[WHAT IS BEING ASKED]
Look through the entries below and count the lines with the word "blood" in them; give only the number.

[DATA LISTING]
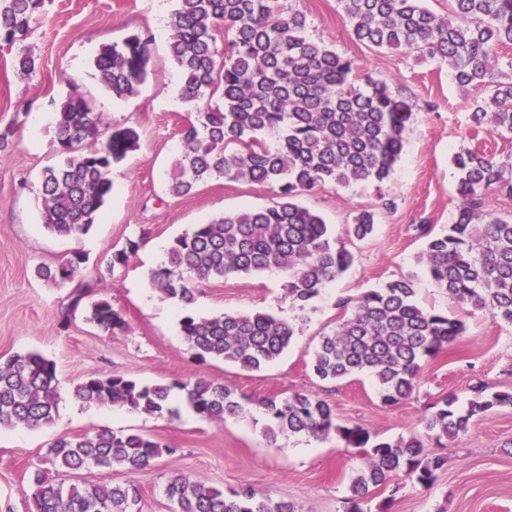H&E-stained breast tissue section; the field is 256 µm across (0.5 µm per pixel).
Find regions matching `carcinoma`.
<instances>
[{
  "instance_id": "1",
  "label": "carcinoma",
  "mask_w": 512,
  "mask_h": 512,
  "mask_svg": "<svg viewBox=\"0 0 512 512\" xmlns=\"http://www.w3.org/2000/svg\"><path fill=\"white\" fill-rule=\"evenodd\" d=\"M357 41L379 49L406 50L440 59L463 88L482 87L483 104L472 113L474 127L512 134V74L499 68L498 51L512 45V0H454L455 18L432 12L425 0H338ZM45 0H0V42L19 46L13 67L21 78L38 70L37 58L21 47L32 26L44 20ZM306 15L281 0H175L168 53L180 73V96L194 105L195 120L180 129L182 153L168 192L190 194L213 178L269 186L273 202L259 209L224 214L178 237L167 262L150 283L182 312V334L201 363L223 360L259 370L290 346L298 324L274 315L203 316L196 311L200 287L213 280L272 270L288 272L284 290L305 322L312 301L353 263L332 241L328 225L298 198L316 187L383 182L399 160L413 112L389 85L358 77L355 61L308 33ZM152 37L131 34L105 43L93 58L95 77L112 98L136 96L152 63ZM61 163L41 175L43 227L59 235L86 234L112 193V168L140 147L131 126L103 131L86 97L75 91L53 115ZM459 171L456 220L437 233L427 227L419 260L432 284L461 305L512 325V222L482 210L493 190L512 196V174L496 154L466 150L453 159ZM376 215L360 211L349 235L363 240ZM87 259L75 251L57 265L37 270L43 279L69 289L64 316L84 308L86 320L113 335L128 322L103 297L93 299L83 276ZM342 311L320 336L309 367L321 381L368 373L382 400L396 405L414 393L421 362L435 359L466 330L464 321L423 308L409 277L357 297L340 298ZM213 422L244 410L231 388L204 376L186 382L142 385L121 375L91 374L73 396L91 406L126 407L149 415L173 416L171 392ZM59 401L56 364L36 352L0 360V429L22 424L50 427ZM450 394L423 421L424 438L441 442L468 429L497 407L512 406V392L473 388L464 409ZM271 435L287 431L322 440L336 434L347 448L364 449L365 462L353 480L346 512H387L391 501L371 510L370 489L404 474L429 489L447 459L428 456L423 438L371 440L359 425L336 423L334 408L309 392L261 403ZM173 452L141 433L101 429L60 434L50 445L53 465L71 474L95 467L136 474L163 453ZM171 512H298L294 503L251 489L228 493L176 474L164 487ZM34 512H135L139 483H64L38 474Z\"/></svg>"
}]
</instances>
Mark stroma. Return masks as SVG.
Returning a JSON list of instances; mask_svg holds the SVG:
<instances>
[{"label":"stroma","mask_w":512,"mask_h":512,"mask_svg":"<svg viewBox=\"0 0 512 512\" xmlns=\"http://www.w3.org/2000/svg\"><path fill=\"white\" fill-rule=\"evenodd\" d=\"M284 2L306 14L311 37L407 99L413 116L401 158L383 187L327 185L301 196V204L324 218L332 238L354 261L313 301L308 321L283 356L258 371L221 361L200 364L180 332L178 307L162 299L149 281L174 239L195 224L265 207L272 198L267 186L225 179L202 184L186 197L168 195V174L181 155L179 130L194 109L178 95L179 72L167 52L168 34L155 24L160 0H46L44 21L24 41L40 67L25 79L13 69L14 48L0 45V128H15L12 149L0 155V358L37 351L55 361L63 407L74 403L73 387L89 374L122 375L147 385L203 374L245 398L244 411L221 423L195 414L177 391L175 418L82 405L69 415H56L47 428L2 430L0 512H30L36 472L56 474L47 455L56 436L103 428L137 431L174 449L137 474L143 490L139 512H169L163 488L176 473L226 491L249 487L294 502L299 512H345L351 480L363 466L362 450L345 447L334 436L317 441L281 433L269 439L261 400L310 392L334 407L338 423L395 440L421 435L423 416L448 394L467 401L472 386L480 383L492 391H512V327L449 299L416 261L425 245L420 226L437 231L453 221L459 178L454 155L484 147L512 165V135L475 134L470 116L484 91L460 88L448 67L436 61L357 41L338 0ZM141 31L153 36V71L138 97L113 100L95 79L92 58L101 44ZM74 90L90 100L102 126L136 127L141 145L113 168L112 193L90 232L59 236L42 226L40 179L45 167L61 159L54 105ZM363 210L376 212L377 226L360 241L349 237L347 226ZM133 241L138 248L128 264L111 267L113 253ZM74 250L86 255V274L121 311L129 324L126 332L108 334L81 313L62 320L66 289L41 280L36 270ZM402 276L414 279L423 307L462 319L467 327L447 351L422 362L413 396L390 407L368 375L337 382L314 377L308 362L320 335L340 315L337 298L359 296ZM285 279L284 272L271 271L212 280L203 286L196 309L205 316L265 311L294 319L298 312L282 289ZM425 446L447 459L434 487L425 490L400 476L394 480L397 493L375 489L374 503L390 501L388 512H512V407L473 420L445 445L429 440Z\"/></svg>","instance_id":"35a3bbf8"}]
</instances>
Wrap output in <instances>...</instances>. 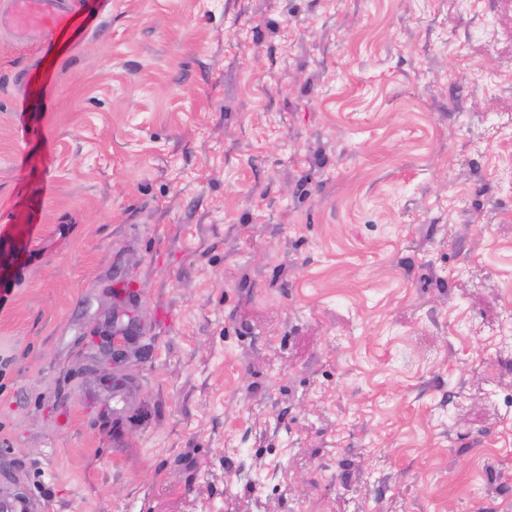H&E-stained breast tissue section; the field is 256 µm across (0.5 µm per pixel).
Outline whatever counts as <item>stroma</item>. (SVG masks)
<instances>
[{
  "mask_svg": "<svg viewBox=\"0 0 512 512\" xmlns=\"http://www.w3.org/2000/svg\"><path fill=\"white\" fill-rule=\"evenodd\" d=\"M4 279L0 491L41 512H512V10L112 0L45 59L0 36ZM136 331V324L129 321L126 325L116 328L115 330L106 331L103 336H99L96 343L99 356L108 362L121 363L129 357L128 348L130 345L136 343L134 333ZM118 334L121 336H112Z\"/></svg>",
  "mask_w": 512,
  "mask_h": 512,
  "instance_id": "35a3bbf8",
  "label": "stroma"
}]
</instances>
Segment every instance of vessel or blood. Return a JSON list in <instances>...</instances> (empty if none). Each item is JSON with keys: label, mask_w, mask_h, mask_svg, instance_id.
<instances>
[{"label": "vessel or blood", "mask_w": 512, "mask_h": 512, "mask_svg": "<svg viewBox=\"0 0 512 512\" xmlns=\"http://www.w3.org/2000/svg\"><path fill=\"white\" fill-rule=\"evenodd\" d=\"M109 9L108 0H0V32L49 53L57 38L81 28L97 29ZM33 497L0 493V512H40Z\"/></svg>", "instance_id": "1"}]
</instances>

[ANSWER TO THIS PROBLEM]
2